[What is needed] Return each line of the listing in which the word "cylinder" appears.

[Data for processing]

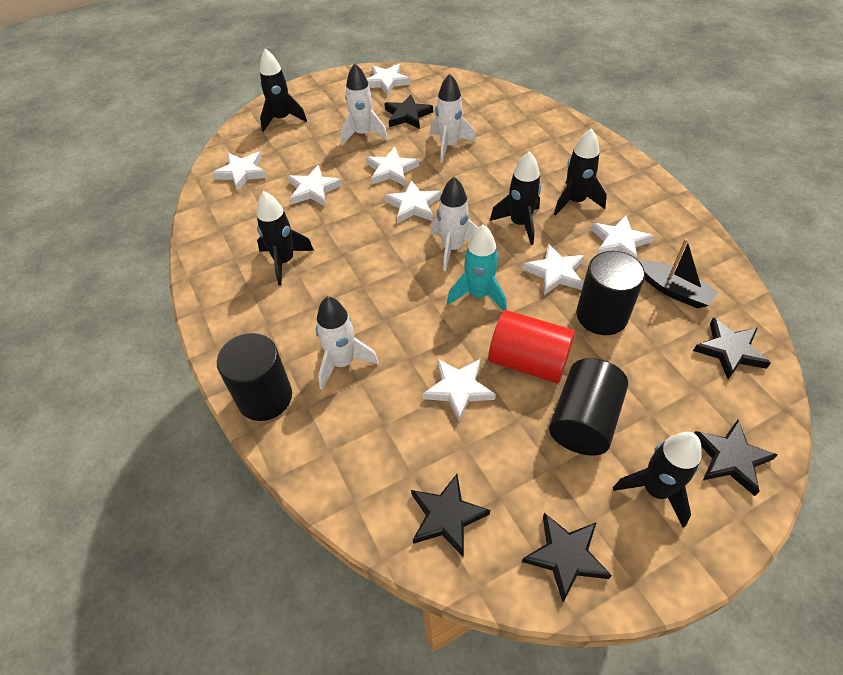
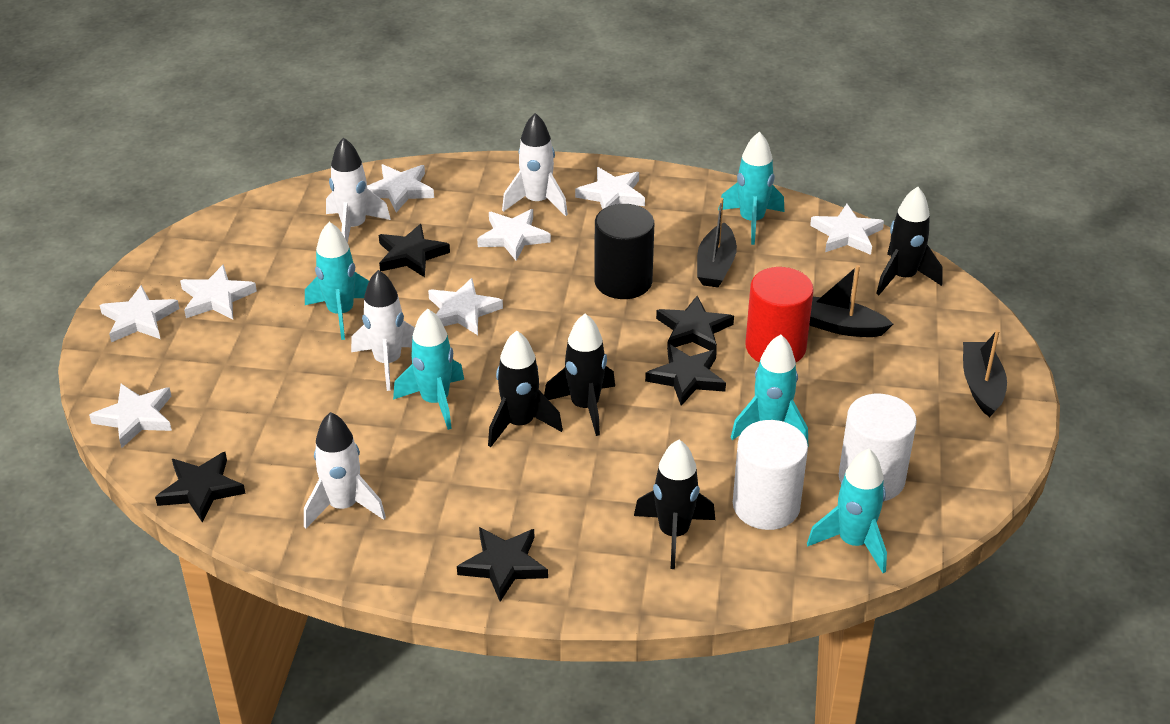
black boat: [639,238,718,308] = 1 -> [697,198,737,288] [809,265,893,337] [963,330,1007,417] = 3
black cylinder: [217,333,292,421] [549,358,628,455] [576,251,645,335] = 3 -> [594,204,654,299] = 1
black rocket: [256,191,314,285] [260,49,307,132] [490,151,541,245] [554,128,607,216] [613,432,701,528] = 5 -> [488,331,563,447] [544,314,615,436] [634,440,715,569] [876,187,943,295] = 4
turquoise rocket: [447,224,507,311] = 1 -> [305,222,369,340] [393,308,464,430] [718,132,785,245] [731,334,808,444] [807,449,887,573] = 5
white cylinder: none = 0 -> [733,420,808,530] [839,394,917,501] = 2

[Answer to the problem]
black cylinder: [217,333,292,421] [549,358,628,455] [576,251,645,335] = 3 -> [594,204,654,299] = 1
white cylinder: none = 0 -> [733,420,808,530] [839,394,917,501] = 2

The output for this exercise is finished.